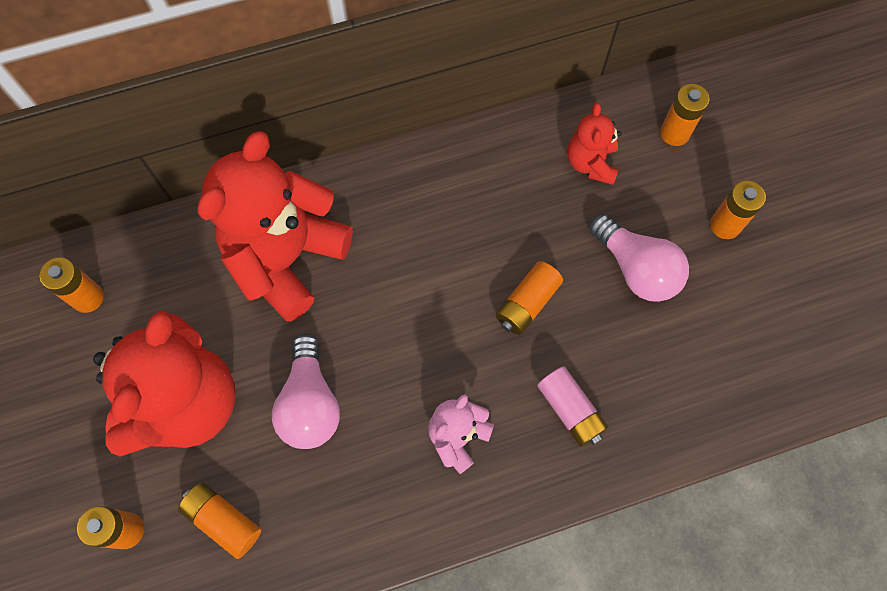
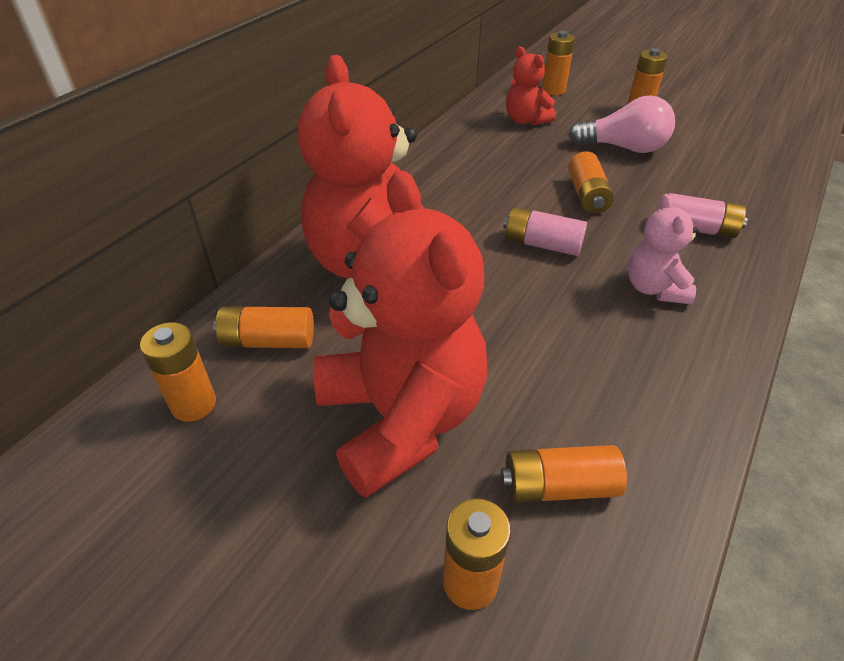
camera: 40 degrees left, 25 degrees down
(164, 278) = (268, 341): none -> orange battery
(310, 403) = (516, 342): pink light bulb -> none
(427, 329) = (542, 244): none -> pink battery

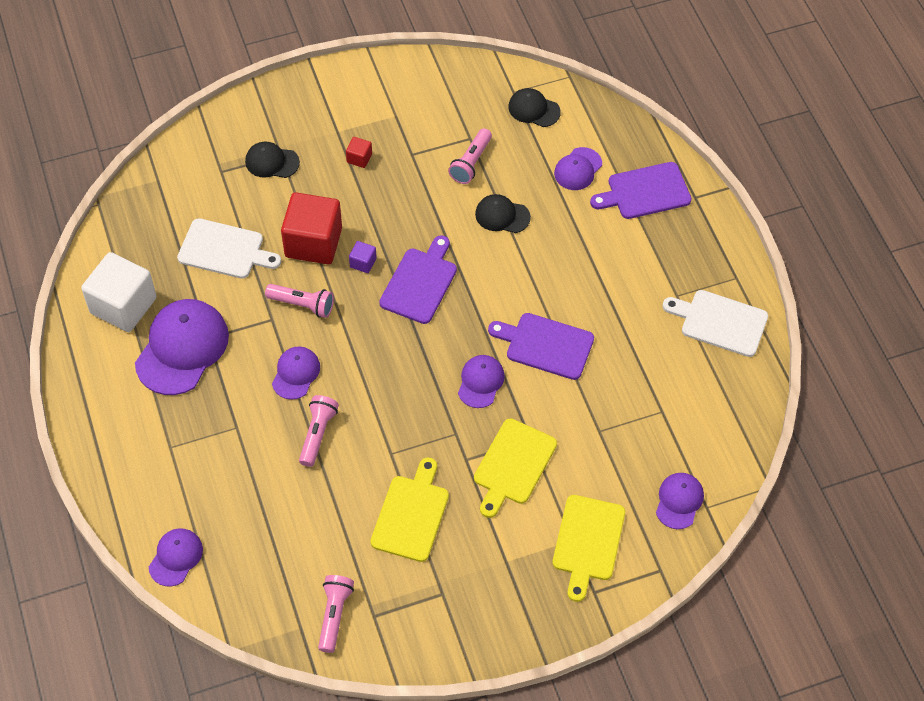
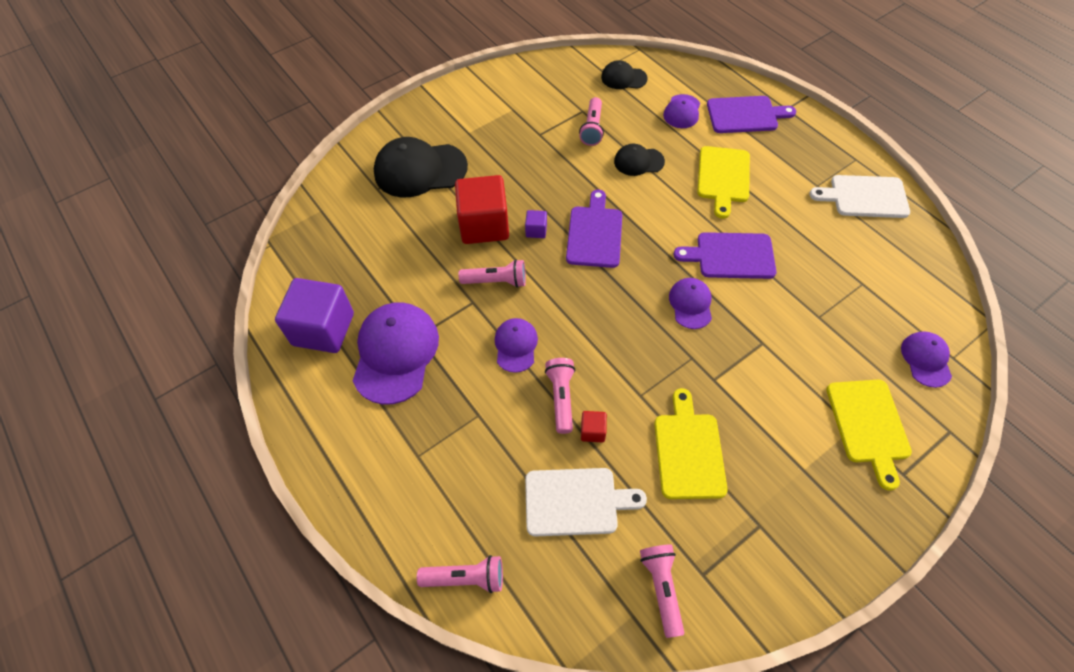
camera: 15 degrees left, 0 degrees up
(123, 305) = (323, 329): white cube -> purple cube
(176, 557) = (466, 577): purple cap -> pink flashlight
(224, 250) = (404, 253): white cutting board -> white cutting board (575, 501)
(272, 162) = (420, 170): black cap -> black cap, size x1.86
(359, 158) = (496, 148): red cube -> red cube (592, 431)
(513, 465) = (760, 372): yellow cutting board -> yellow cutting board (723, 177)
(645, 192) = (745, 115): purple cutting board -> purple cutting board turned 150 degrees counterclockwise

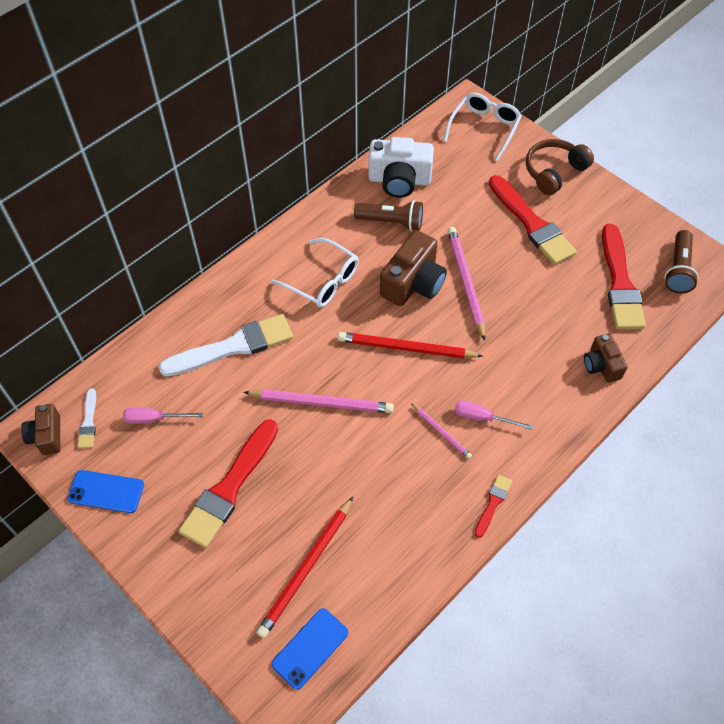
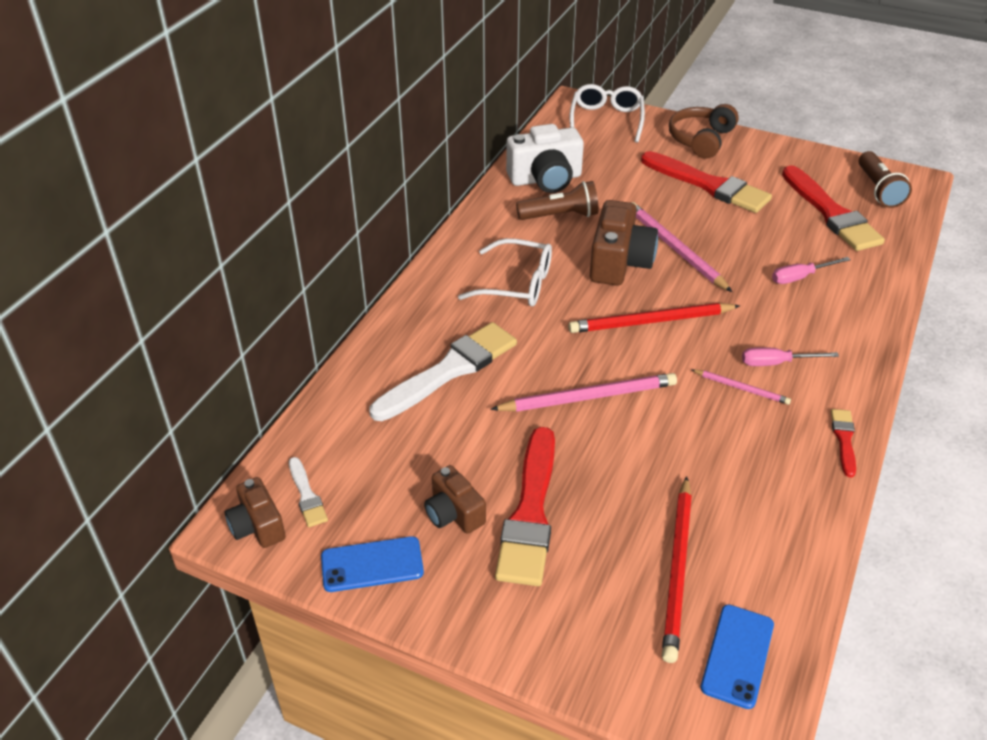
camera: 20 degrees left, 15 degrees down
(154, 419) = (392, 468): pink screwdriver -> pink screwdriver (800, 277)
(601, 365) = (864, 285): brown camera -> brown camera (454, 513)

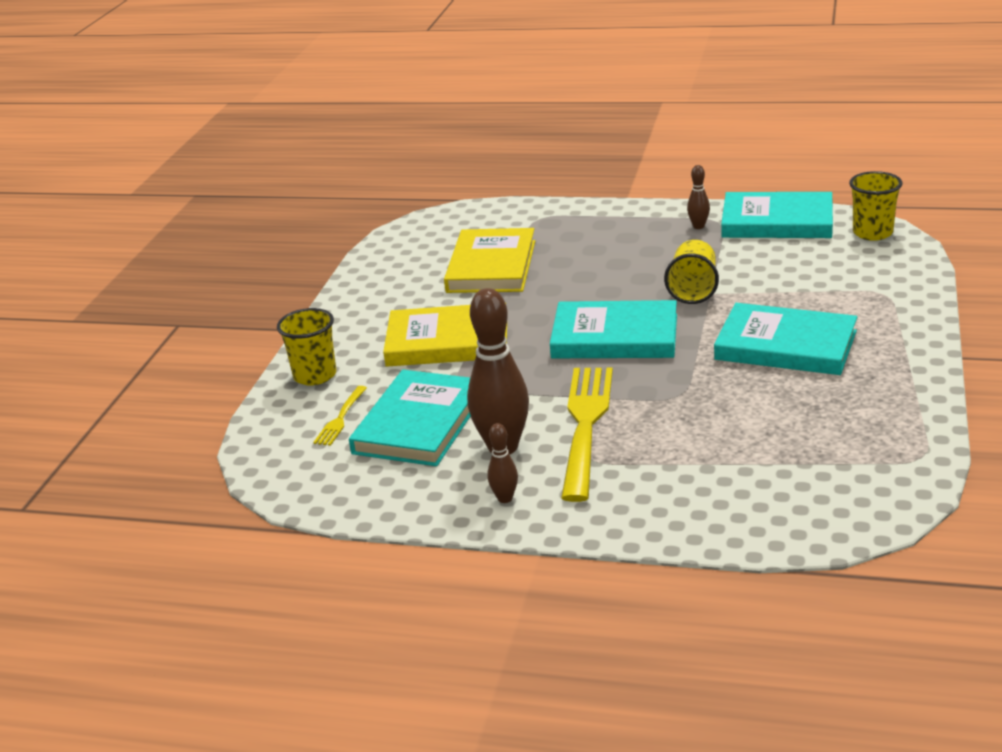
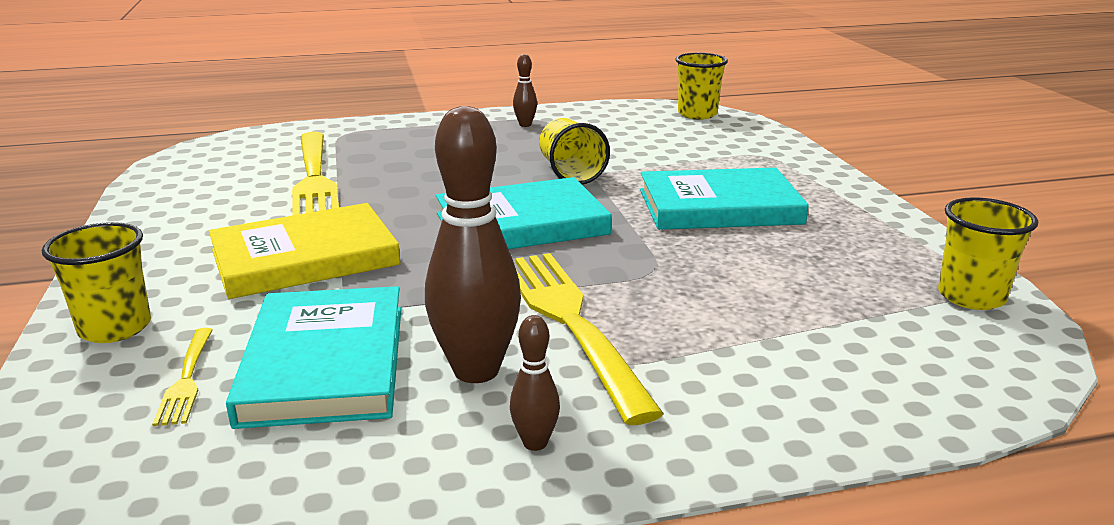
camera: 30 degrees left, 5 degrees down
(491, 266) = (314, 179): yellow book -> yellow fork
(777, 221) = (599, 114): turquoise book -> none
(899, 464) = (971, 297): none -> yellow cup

++++++++++++++++++++

• Aim of the task
From the line with "(645, 192) = (745, 115): purple" to the final line of the records, inclusive, set down the lines exactly and add nothing; leave every picture out.

• Response area
(645, 192) = (745, 115): purple cutting board -> purple cutting board turned 150 degrees counterclockwise

camera: 20 degrees left, 15 degrees down
(154, 419) = (392, 468): pink screwdriver -> pink screwdriver (800, 277)
(601, 365) = (864, 285): brown camera -> brown camera (454, 513)

camera: 30 degrees left, 5 degrees down
(491, 266) = (314, 179): yellow book -> yellow fork
(777, 221) = (599, 114): turquoise book -> none
(899, 464) = (971, 297): none -> yellow cup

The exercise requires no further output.